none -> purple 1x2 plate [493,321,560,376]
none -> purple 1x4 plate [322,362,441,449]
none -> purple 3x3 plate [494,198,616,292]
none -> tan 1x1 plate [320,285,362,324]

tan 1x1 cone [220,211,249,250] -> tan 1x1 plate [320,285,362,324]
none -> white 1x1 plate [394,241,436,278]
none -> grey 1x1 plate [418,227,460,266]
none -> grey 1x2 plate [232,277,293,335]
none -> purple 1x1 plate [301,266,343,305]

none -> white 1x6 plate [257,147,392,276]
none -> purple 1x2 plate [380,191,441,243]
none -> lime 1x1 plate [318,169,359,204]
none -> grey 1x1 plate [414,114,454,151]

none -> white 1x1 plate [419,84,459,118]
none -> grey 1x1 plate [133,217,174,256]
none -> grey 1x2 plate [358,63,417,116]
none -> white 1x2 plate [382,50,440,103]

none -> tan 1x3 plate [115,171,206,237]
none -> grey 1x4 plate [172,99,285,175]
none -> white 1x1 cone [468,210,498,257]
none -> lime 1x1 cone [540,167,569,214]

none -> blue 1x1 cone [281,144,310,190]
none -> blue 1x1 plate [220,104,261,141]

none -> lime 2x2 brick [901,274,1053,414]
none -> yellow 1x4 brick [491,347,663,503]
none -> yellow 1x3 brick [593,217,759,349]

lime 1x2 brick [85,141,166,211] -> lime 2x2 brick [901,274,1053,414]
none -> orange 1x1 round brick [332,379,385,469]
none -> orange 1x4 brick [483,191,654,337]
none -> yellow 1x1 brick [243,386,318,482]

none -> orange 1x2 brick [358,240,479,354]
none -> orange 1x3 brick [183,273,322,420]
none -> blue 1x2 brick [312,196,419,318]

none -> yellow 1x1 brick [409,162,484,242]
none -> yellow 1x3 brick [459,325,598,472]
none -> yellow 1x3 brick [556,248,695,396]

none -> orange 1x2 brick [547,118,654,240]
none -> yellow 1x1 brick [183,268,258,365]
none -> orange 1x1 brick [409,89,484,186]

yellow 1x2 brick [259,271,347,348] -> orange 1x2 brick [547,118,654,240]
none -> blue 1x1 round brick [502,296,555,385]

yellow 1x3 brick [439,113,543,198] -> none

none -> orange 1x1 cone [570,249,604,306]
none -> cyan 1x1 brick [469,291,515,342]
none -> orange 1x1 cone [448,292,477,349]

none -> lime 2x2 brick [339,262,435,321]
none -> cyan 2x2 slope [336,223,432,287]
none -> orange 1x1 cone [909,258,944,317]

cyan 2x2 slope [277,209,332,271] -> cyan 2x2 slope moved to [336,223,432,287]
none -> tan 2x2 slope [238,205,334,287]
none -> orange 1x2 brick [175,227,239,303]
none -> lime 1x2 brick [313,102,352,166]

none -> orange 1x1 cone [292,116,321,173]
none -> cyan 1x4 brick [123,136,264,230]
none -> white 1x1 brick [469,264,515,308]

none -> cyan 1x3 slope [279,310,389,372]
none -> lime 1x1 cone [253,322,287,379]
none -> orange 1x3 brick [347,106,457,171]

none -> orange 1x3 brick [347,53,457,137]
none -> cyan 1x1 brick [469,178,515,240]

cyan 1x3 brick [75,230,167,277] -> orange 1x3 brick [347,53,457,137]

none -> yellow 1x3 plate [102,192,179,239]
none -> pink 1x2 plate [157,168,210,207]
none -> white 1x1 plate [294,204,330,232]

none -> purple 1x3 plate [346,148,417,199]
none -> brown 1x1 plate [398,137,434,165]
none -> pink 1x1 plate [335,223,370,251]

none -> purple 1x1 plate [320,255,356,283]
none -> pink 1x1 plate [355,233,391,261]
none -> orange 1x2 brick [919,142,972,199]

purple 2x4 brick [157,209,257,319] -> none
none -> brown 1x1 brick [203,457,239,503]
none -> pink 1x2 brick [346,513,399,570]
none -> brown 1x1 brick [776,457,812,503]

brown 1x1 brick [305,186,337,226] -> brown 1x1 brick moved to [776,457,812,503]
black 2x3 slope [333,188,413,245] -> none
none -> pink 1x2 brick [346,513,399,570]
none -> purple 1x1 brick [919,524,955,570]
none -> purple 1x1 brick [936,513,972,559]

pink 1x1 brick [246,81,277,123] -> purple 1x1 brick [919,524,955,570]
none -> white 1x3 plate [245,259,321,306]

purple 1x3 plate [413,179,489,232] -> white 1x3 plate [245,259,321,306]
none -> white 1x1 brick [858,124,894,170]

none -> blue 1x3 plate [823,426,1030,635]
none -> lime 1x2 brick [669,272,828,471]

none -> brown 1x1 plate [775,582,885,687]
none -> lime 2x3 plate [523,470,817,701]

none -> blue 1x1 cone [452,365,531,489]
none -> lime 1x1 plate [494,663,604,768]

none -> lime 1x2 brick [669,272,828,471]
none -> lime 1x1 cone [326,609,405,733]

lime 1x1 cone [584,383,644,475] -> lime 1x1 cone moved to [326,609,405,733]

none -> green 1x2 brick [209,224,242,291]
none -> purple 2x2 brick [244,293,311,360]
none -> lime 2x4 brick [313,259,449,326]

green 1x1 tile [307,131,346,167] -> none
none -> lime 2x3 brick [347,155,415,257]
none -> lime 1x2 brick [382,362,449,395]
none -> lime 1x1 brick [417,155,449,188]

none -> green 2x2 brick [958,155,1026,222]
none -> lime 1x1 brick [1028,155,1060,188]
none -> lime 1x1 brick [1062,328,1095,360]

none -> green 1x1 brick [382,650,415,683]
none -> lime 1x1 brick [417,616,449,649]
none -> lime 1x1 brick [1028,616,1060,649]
--- --- ---
### What you have to do
Set down, unchanged, only those lines above that fall between the line with "brown 1x1 brick [305,186,337,226]" and the line with "green 1x1 tile [307,131,346,167] -> none", the two end lines included.

### Result of the exercise
brown 1x1 brick [305,186,337,226] -> brown 1x1 brick moved to [776,457,812,503]
black 2x3 slope [333,188,413,245] -> none
none -> pink 1x2 brick [346,513,399,570]
none -> purple 1x1 brick [919,524,955,570]
none -> purple 1x1 brick [936,513,972,559]

pink 1x1 brick [246,81,277,123] -> purple 1x1 brick [919,524,955,570]
none -> white 1x3 plate [245,259,321,306]

purple 1x3 plate [413,179,489,232] -> white 1x3 plate [245,259,321,306]
none -> white 1x1 brick [858,124,894,170]

none -> blue 1x3 plate [823,426,1030,635]
none -> lime 1x2 brick [669,272,828,471]

none -> brown 1x1 plate [775,582,885,687]
none -> lime 2x3 plate [523,470,817,701]

none -> blue 1x1 cone [452,365,531,489]
none -> lime 1x1 plate [494,663,604,768]

none -> lime 1x2 brick [669,272,828,471]
none -> lime 1x1 cone [326,609,405,733]

lime 1x1 cone [584,383,644,475] -> lime 1x1 cone moved to [326,609,405,733]

none -> green 1x2 brick [209,224,242,291]
none -> purple 2x2 brick [244,293,311,360]
none -> lime 2x4 brick [313,259,449,326]

green 1x1 tile [307,131,346,167] -> none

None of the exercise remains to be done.